Brief: Your output should match the listing below word for word, without any images.

Data provided:
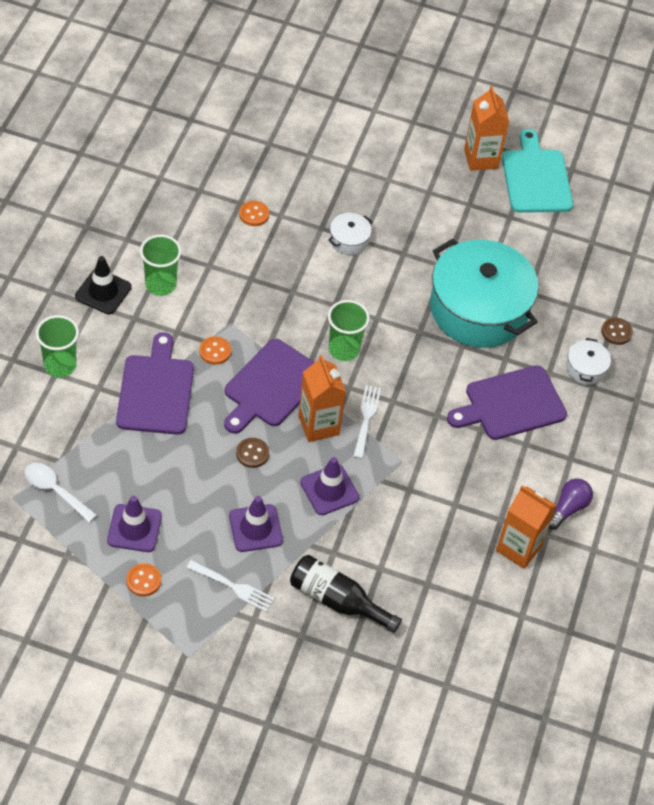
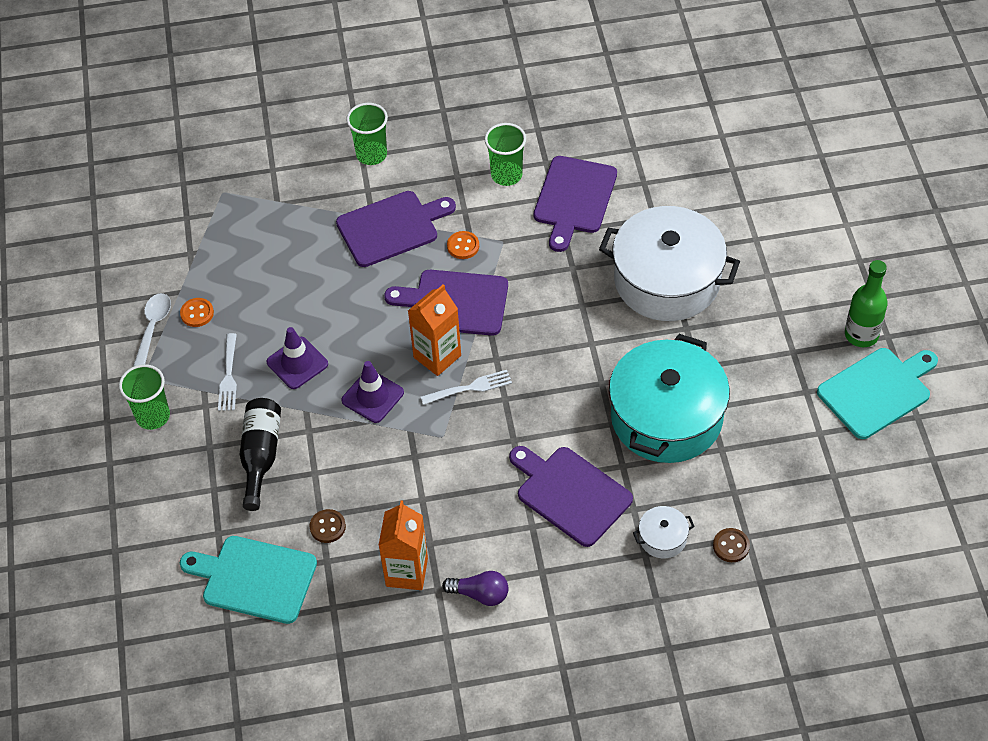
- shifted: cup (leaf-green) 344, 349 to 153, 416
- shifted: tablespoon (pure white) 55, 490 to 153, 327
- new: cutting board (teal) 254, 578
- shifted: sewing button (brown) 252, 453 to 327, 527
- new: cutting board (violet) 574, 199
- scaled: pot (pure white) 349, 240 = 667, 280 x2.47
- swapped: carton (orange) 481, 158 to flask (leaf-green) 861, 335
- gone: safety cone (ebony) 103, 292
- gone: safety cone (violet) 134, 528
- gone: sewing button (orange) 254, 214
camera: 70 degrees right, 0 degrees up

Exercise solution:
- shifted: cup (leaf-green) 344, 349 to 153, 416
- shifted: tablespoon (pure white) 55, 490 to 153, 327
- new: cutting board (teal) 254, 578
- shifted: sewing button (brown) 252, 453 to 327, 527
- new: cutting board (violet) 574, 199
- scaled: pot (pure white) 349, 240 = 667, 280 x2.47
- swapped: carton (orange) 481, 158 to flask (leaf-green) 861, 335
- gone: safety cone (ebony) 103, 292
- gone: safety cone (violet) 134, 528
- gone: sewing button (orange) 254, 214
camera: 70 degrees right, 0 degrees up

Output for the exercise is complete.